Task material:

= = = =

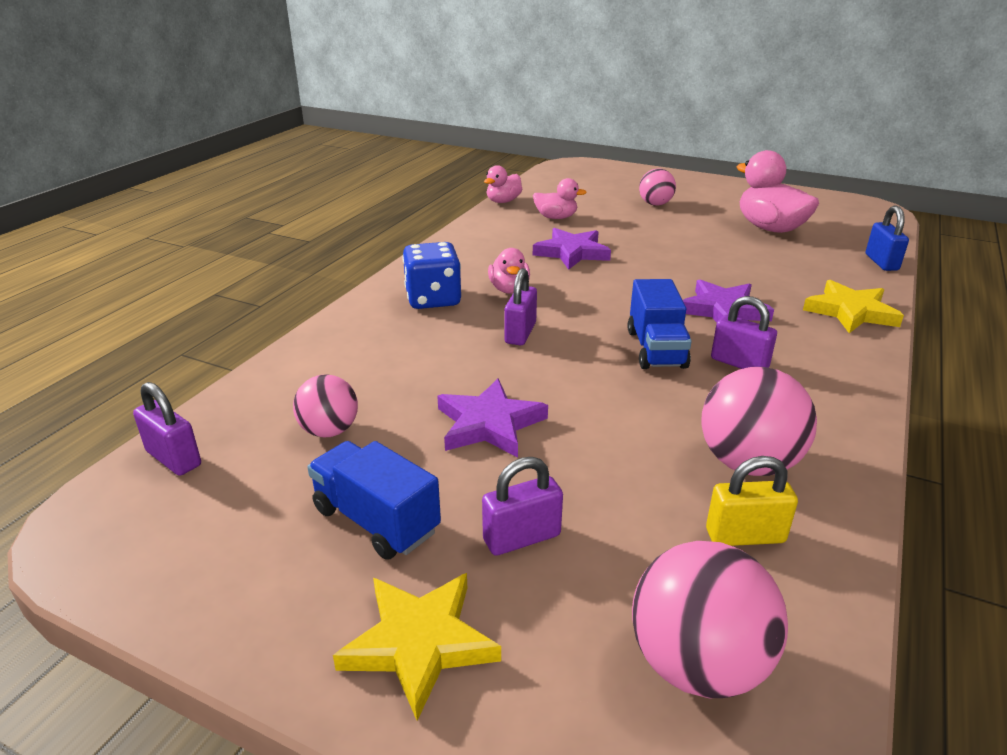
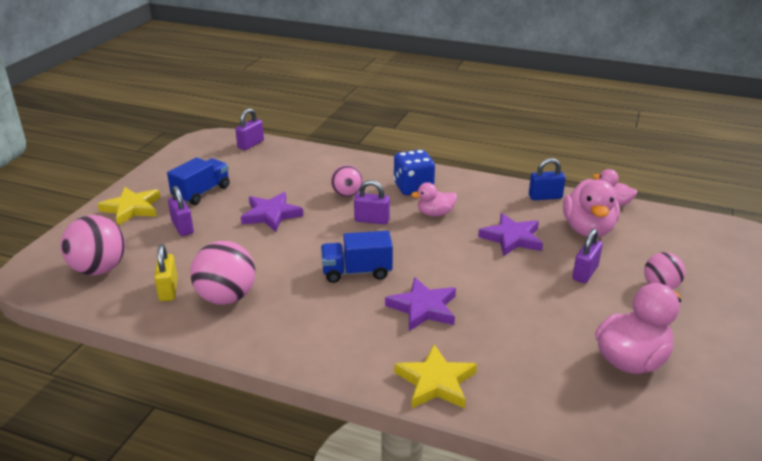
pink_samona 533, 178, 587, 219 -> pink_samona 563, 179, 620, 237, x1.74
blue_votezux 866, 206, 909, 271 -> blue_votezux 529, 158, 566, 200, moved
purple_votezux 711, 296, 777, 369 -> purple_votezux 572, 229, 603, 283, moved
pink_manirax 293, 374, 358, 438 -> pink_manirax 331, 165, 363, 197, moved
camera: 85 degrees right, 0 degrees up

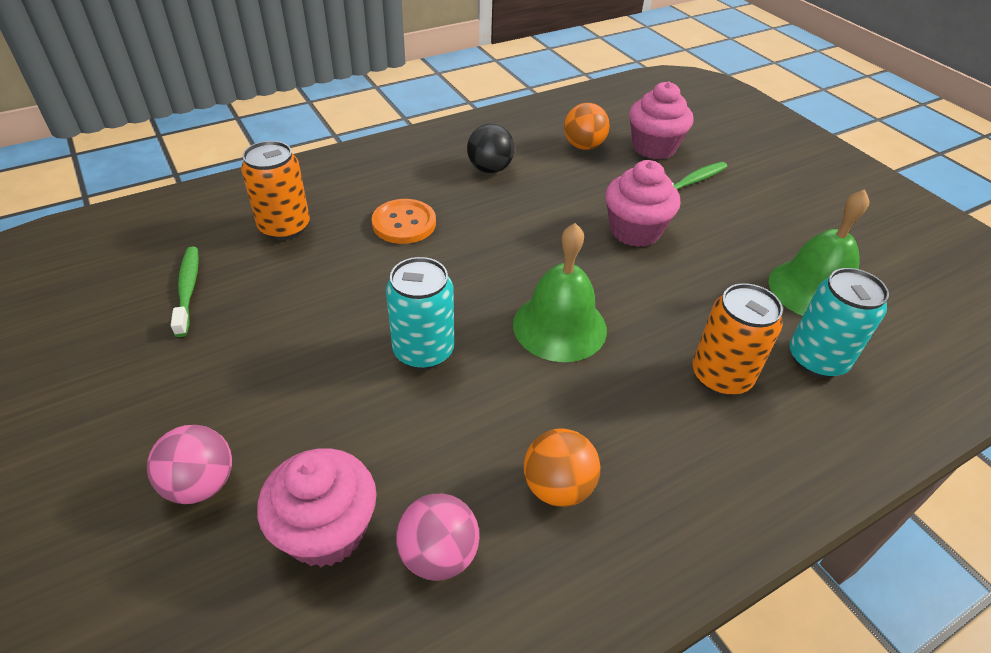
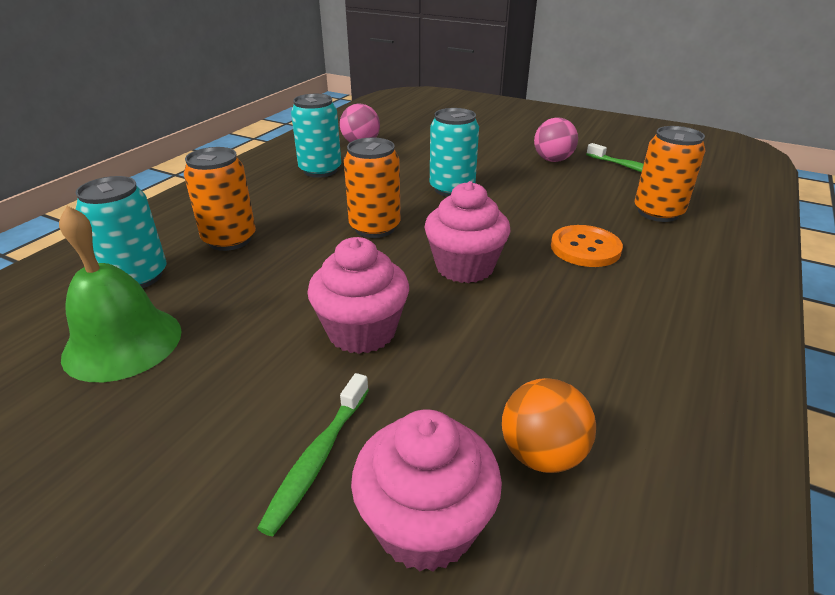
black_manirax 467, 124, 515, 173 -> none
green_zivinol 513, 223, 607, 362 -> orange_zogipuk 344, 137, 401, 238
pink_manirax 147, 425, 232, 504 -> pink_manirax 534, 117, 578, 162, moved
orange_manirax 524, 429, 600, 507 -> turquoise_zogipuk 291, 94, 341, 178
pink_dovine 257, 448, 377, 567 -> pink_dovine 424, 181, 511, 283, moved
camera: 150 degrees right, 10 degrees down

= = = =

Instructions for the task: Beginning with the line that contains "camera: 85 degrees right, 0 degrees up" and ending with the final line of the material, reproduce those lines exactly and nothing else. Omit the pictures.

Result:
camera: 85 degrees right, 0 degrees up

black_manirax 467, 124, 515, 173 -> none
green_zivinol 513, 223, 607, 362 -> orange_zogipuk 344, 137, 401, 238
pink_manirax 147, 425, 232, 504 -> pink_manirax 534, 117, 578, 162, moved
orange_manirax 524, 429, 600, 507 -> turquoise_zogipuk 291, 94, 341, 178
pink_dovine 257, 448, 377, 567 -> pink_dovine 424, 181, 511, 283, moved
camera: 150 degrees right, 10 degrees down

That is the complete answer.